• What is required
Set down the records once more, please, exactly and with the pictures left out.

Task data Start Marker

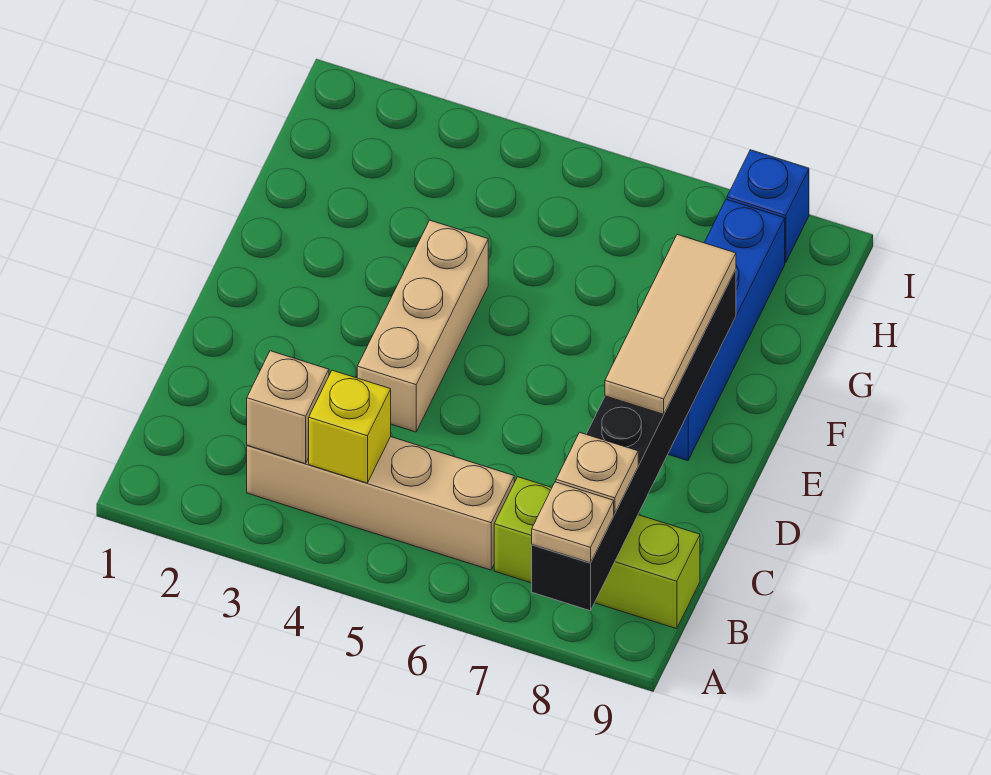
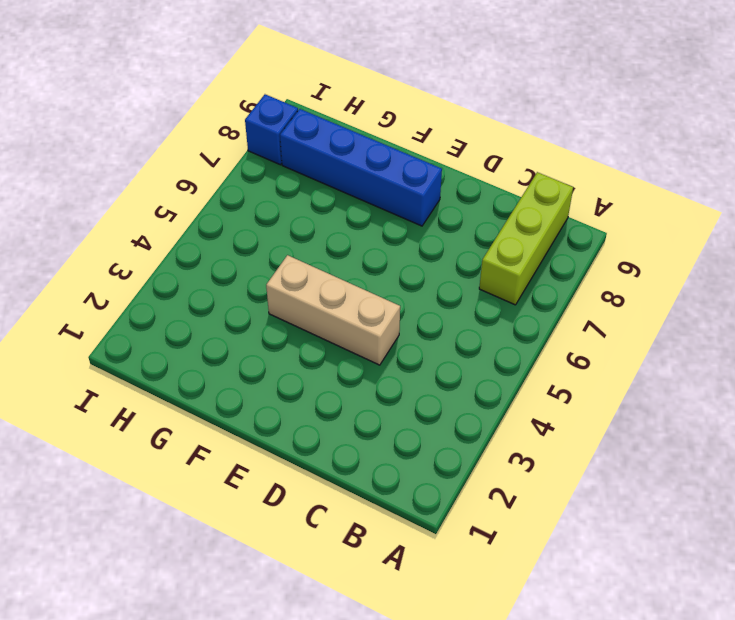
none -> tan brick B3:B6 level 1
none -> black brick A8:F8 level 2

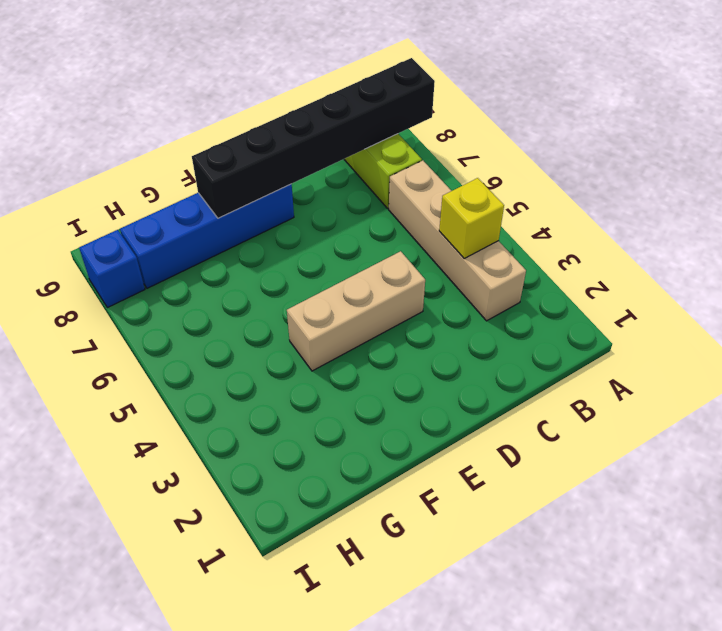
none -> tan brick B3 level 2
none -> tan plate A8 level 3

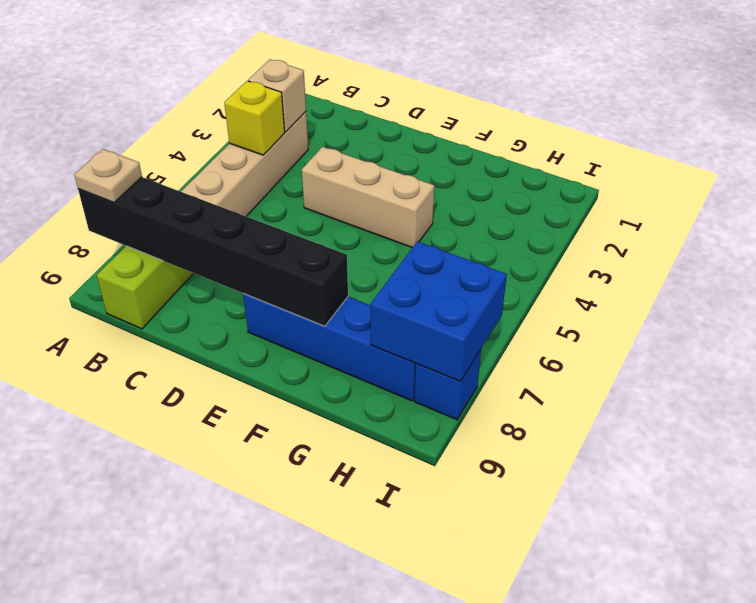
blue brick H7:I8 level 2 -> none
none -> tan plate B8 level 3
none -> tan tile D8:F8 level 3

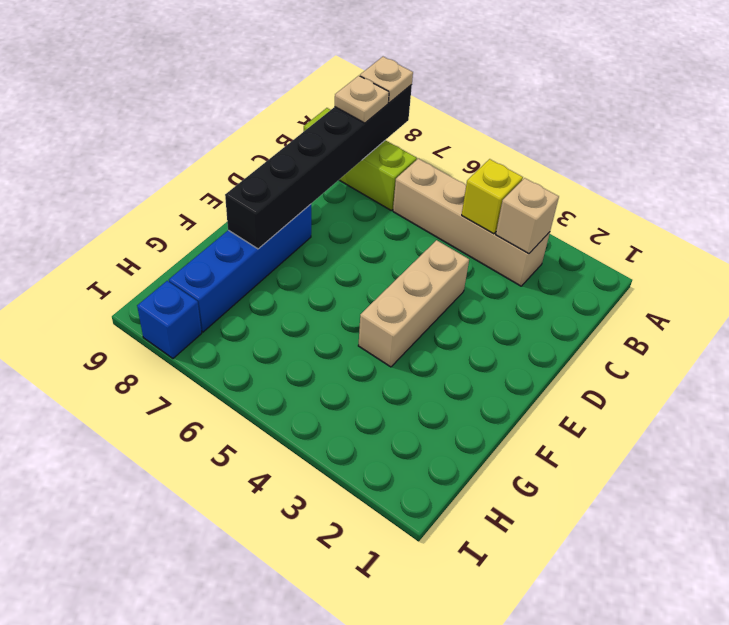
none -> tan tile D8:F8 level 3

Task data End Marker

• Task result
none -> tan brick B3:B6 level 1
none -> black brick A8:F8 level 2

none -> tan brick B3 level 2
none -> tan plate A8 level 3

blue brick H7:I8 level 2 -> none
none -> tan plate B8 level 3
none -> tan tile D8:F8 level 3

none -> tan tile D8:F8 level 3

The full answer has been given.